■ Task to complete: Find and return every line of the data that contains the word "phone".

START Source material

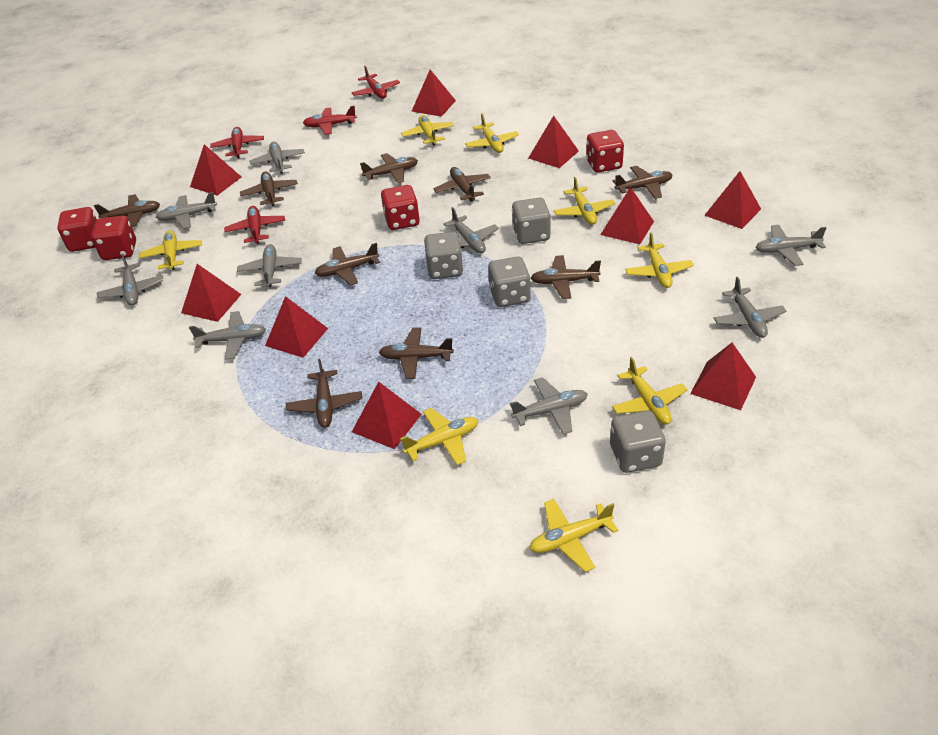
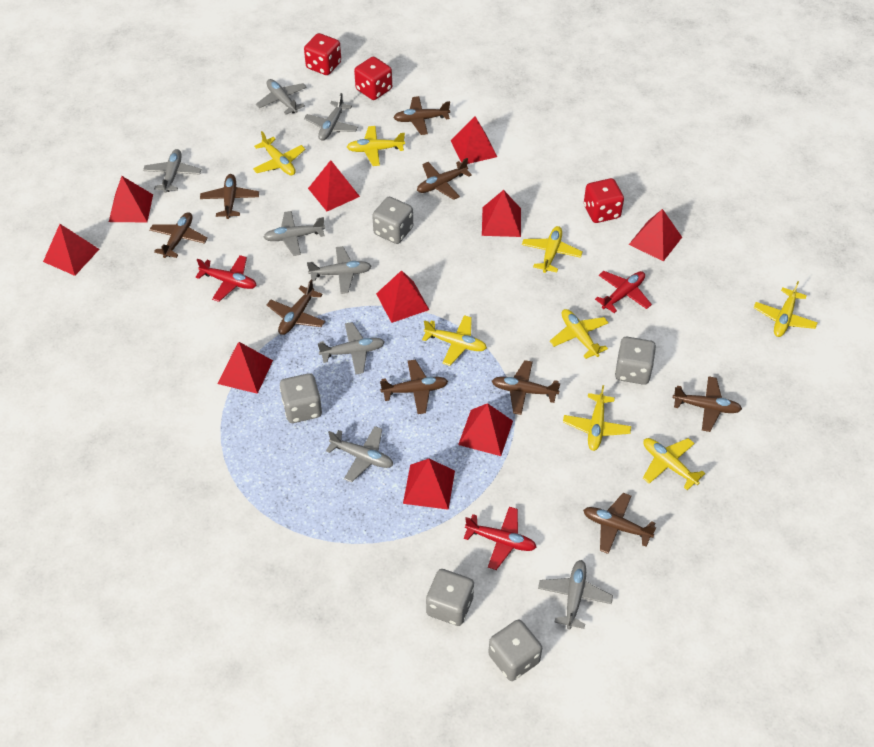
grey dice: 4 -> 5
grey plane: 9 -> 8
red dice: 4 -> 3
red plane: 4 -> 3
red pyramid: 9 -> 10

END Source material
START Source material

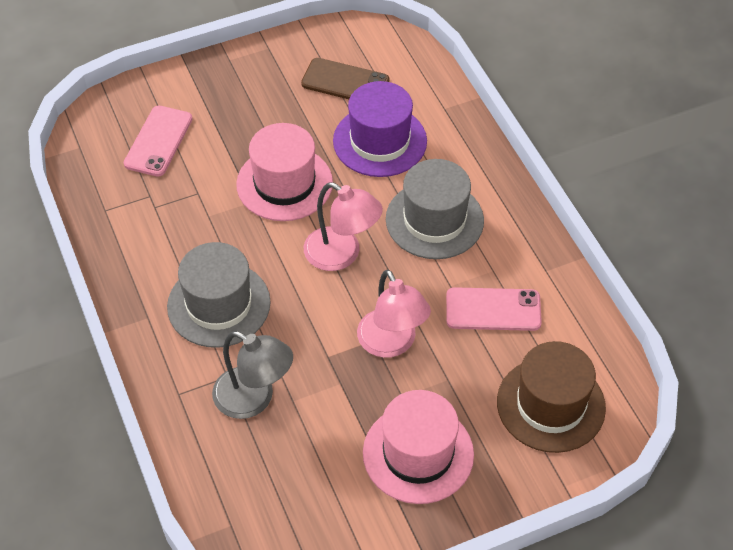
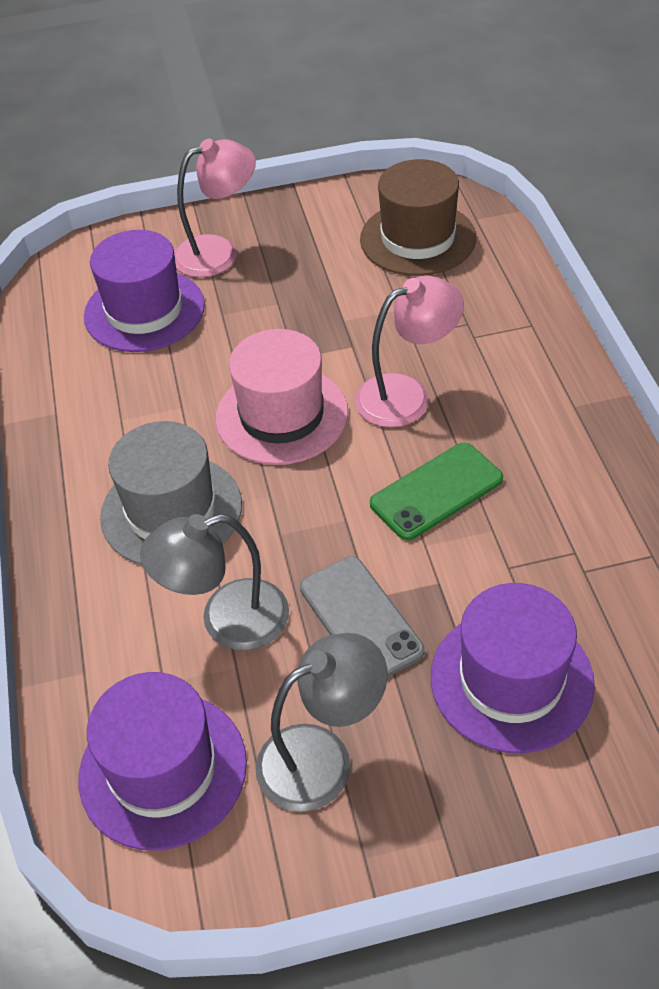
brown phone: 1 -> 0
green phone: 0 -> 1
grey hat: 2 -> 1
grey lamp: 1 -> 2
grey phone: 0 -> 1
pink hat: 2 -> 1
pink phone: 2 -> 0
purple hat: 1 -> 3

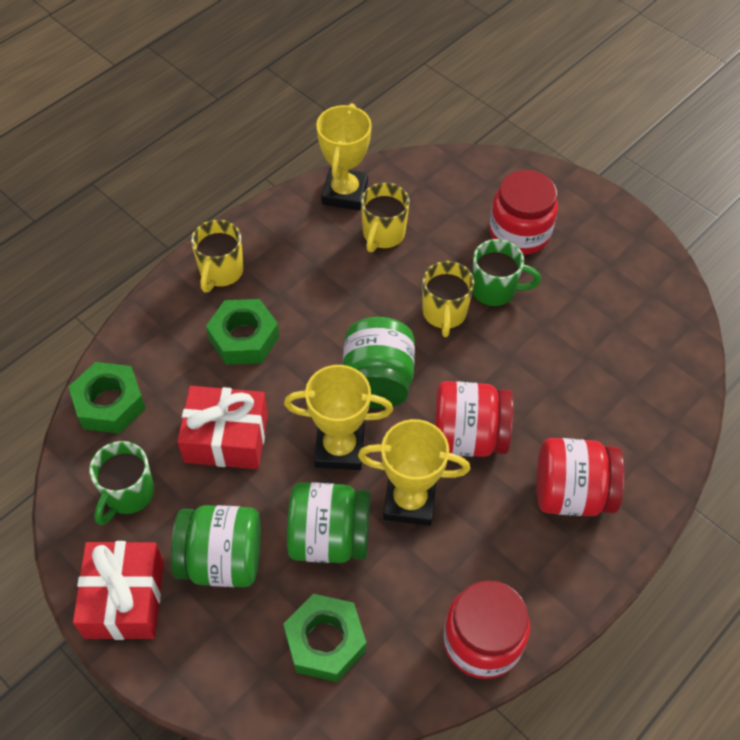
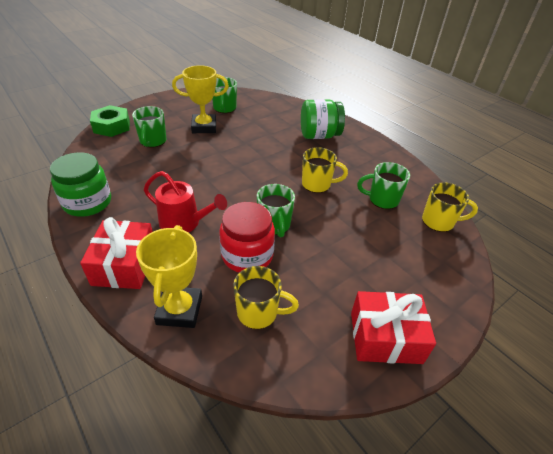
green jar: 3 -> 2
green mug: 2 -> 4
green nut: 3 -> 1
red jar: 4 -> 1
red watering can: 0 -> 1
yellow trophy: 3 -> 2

END Source material
START Source material

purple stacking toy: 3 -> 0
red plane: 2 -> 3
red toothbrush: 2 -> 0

END Source material

■ Task output:
brown phone: 1 -> 0
green phone: 0 -> 1
grey phone: 0 -> 1
pink phone: 2 -> 0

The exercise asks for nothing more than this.